HOW TO COMPLETE THIS TASK
After finding "pink brick D2" in the material below, output its line and every line after it through the last, exactly, but not the pictures.

DATA PROVIDED
──────────
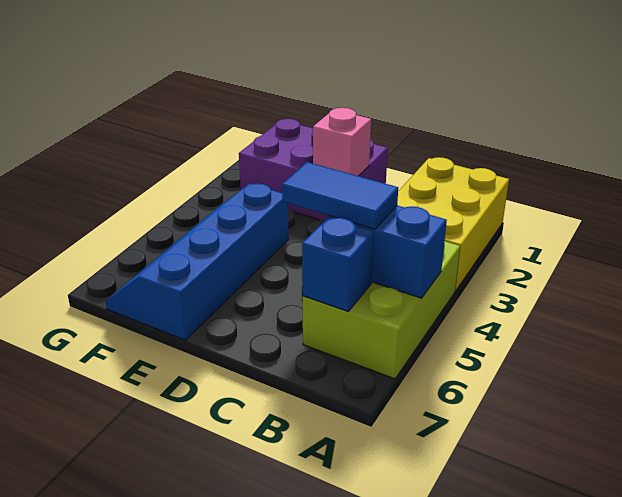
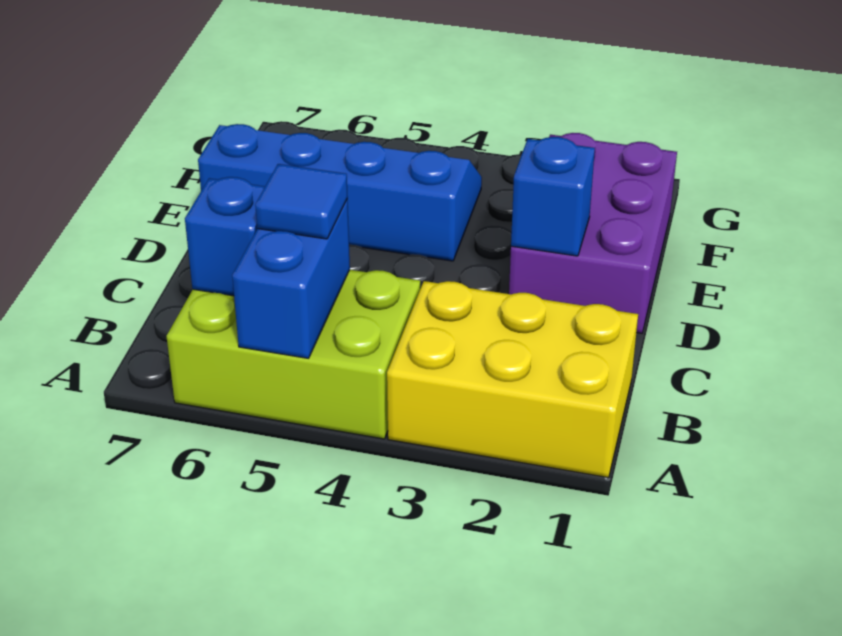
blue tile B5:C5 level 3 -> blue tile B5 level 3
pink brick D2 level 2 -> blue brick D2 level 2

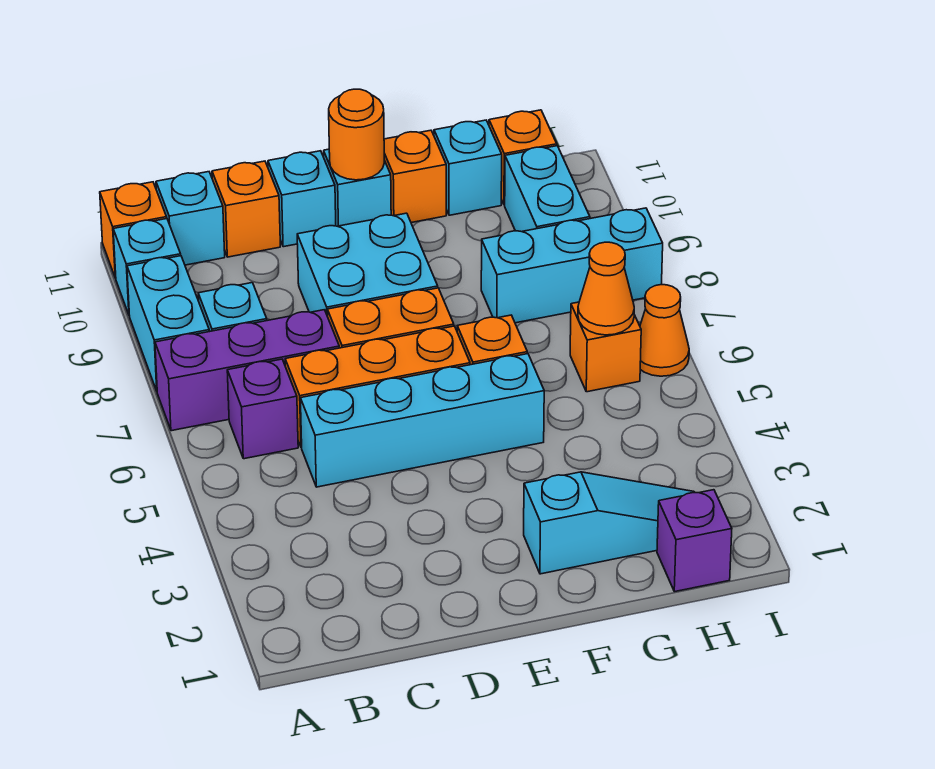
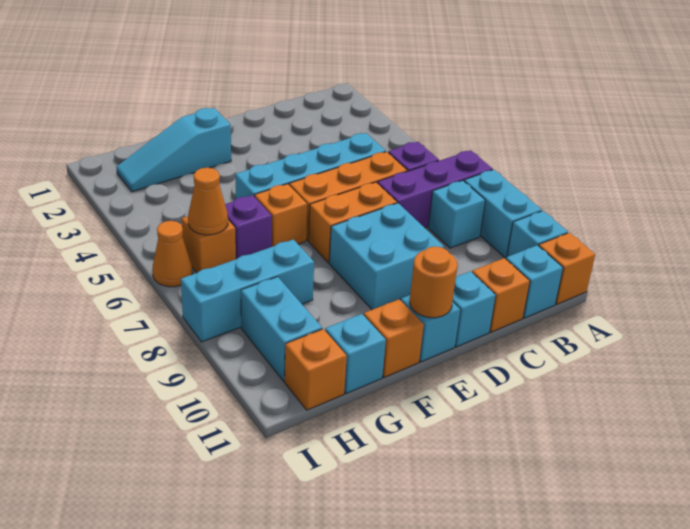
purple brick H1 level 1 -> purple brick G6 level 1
──────────
SOLVED PROBLEM
pink brick D2 level 2 -> blue brick D2 level 2

purple brick H1 level 1 -> purple brick G6 level 1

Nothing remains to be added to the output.